__Requirement__. For this exercise, print all of the data exactly as given.

__Provided records__.
┌────────
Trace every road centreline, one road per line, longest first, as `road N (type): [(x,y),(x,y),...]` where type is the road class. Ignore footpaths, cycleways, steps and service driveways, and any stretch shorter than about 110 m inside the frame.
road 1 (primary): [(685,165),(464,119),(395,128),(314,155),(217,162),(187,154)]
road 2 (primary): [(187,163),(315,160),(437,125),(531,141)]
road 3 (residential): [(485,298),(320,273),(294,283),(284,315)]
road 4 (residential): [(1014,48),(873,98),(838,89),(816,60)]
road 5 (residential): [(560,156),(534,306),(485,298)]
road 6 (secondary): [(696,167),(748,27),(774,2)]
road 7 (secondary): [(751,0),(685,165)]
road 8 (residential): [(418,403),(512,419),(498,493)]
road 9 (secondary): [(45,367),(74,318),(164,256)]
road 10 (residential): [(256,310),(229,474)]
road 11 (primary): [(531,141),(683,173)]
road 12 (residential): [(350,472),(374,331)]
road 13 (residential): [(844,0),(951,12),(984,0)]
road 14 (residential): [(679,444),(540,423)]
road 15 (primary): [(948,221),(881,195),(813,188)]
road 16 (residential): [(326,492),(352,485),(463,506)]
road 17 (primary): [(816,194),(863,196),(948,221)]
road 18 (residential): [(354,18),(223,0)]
└────────
__Solution__.
Trace every road centreline, one road per line, longest first, as `road N (type): [(x,y),(x,y),...]` where type is the road class. Ignore footpaths, cycleways, steps and service driveways, and any stretch shorter than about 110 m inside the frame.
road 1 (primary): [(685,165),(464,119),(395,128),(314,155),(217,162),(187,154)]
road 2 (primary): [(187,163),(315,160),(437,125),(531,141)]
road 3 (residential): [(485,298),(320,273),(294,283),(284,315)]
road 4 (residential): [(1014,48),(873,98),(838,89),(816,60)]
road 5 (residential): [(560,156),(534,306),(485,298)]
road 6 (secondary): [(696,167),(748,27),(774,2)]
road 7 (secondary): [(751,0),(685,165)]
road 8 (residential): [(418,403),(512,419),(498,493)]
road 9 (secondary): [(45,367),(74,318),(164,256)]
road 10 (residential): [(256,310),(229,474)]
road 11 (primary): [(531,141),(683,173)]
road 12 (residential): [(350,472),(374,331)]
road 13 (residential): [(844,0),(951,12),(984,0)]
road 14 (residential): [(679,444),(540,423)]
road 15 (primary): [(948,221),(881,195),(813,188)]
road 16 (residential): [(326,492),(352,485),(463,506)]
road 17 (primary): [(816,194),(863,196),(948,221)]
road 18 (residential): [(354,18),(223,0)]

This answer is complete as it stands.